* [THE PROBLEM] Whenever a line of the material contains the string "orange", it should be copied.

* [STUDY MATERIAL]
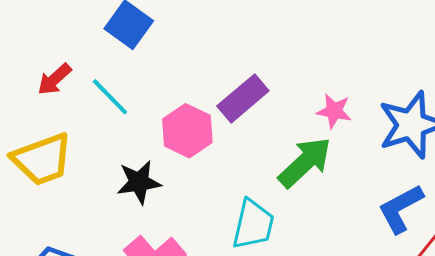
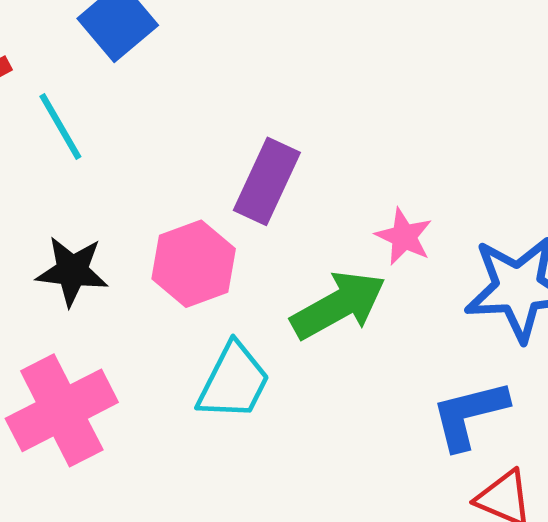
purple rectangle: (243, 98) -> (267, 181), turned -39
pink hexagon: (187, 131) -> (194, 264), moved

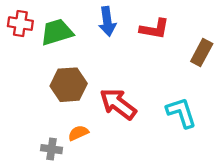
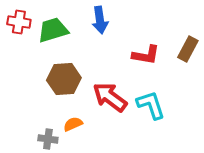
red L-shape: (154, 29) -> (146, 55), moved
cyan L-shape: (181, 113) -> (151, 105), moved

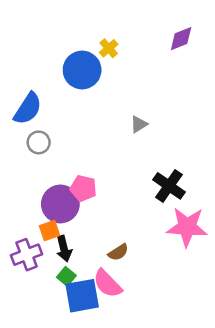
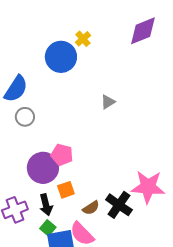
purple diamond: (181, 39) -> (143, 31), size x1.4
black cross: (169, 186) -> (119, 205), moved
orange square: (49, 231) -> (66, 190), moved

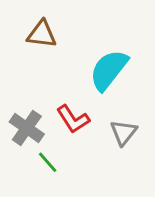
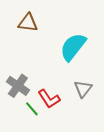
red L-shape: (73, 119) -> (49, 99), moved

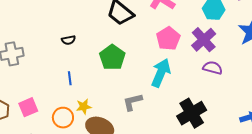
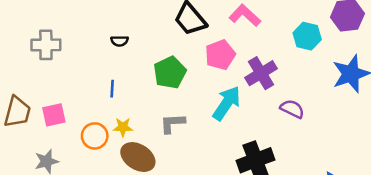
pink pentagon: (168, 39) -> (220, 55), moved
purple cross: (204, 40) -> (261, 73), moved
gray L-shape: (133, 102) -> (172, 123), moved

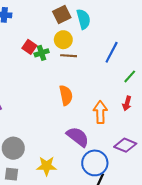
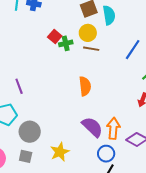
orange arrow: (100, 112) -> (113, 128), moved
blue circle: (95, 163) -> (106, 154), size x0.7
yellow star: (47, 166) -> (60, 152), turned -30

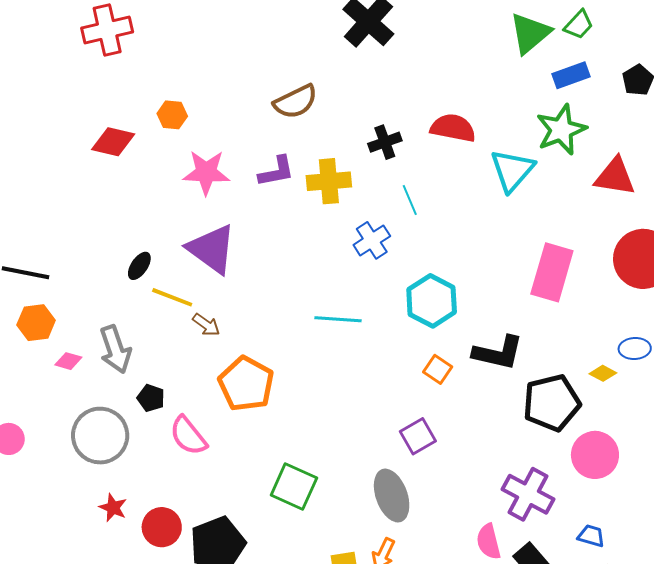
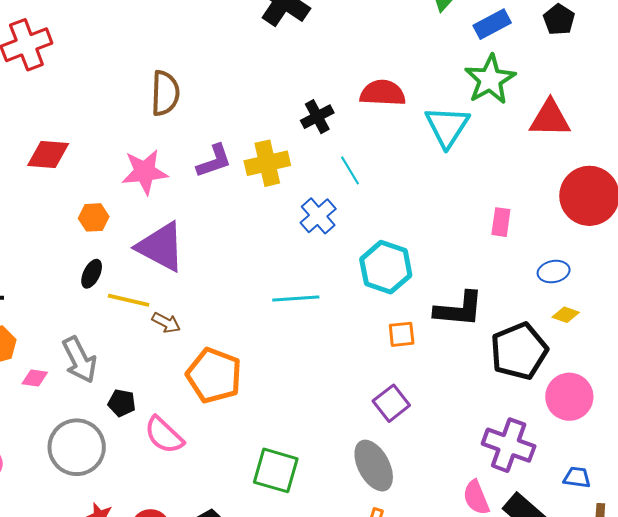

* [RESULT BELOW]
orange square: (49, 231) -> (66, 190), moved
orange arrow: (100, 112) -> (113, 128), moved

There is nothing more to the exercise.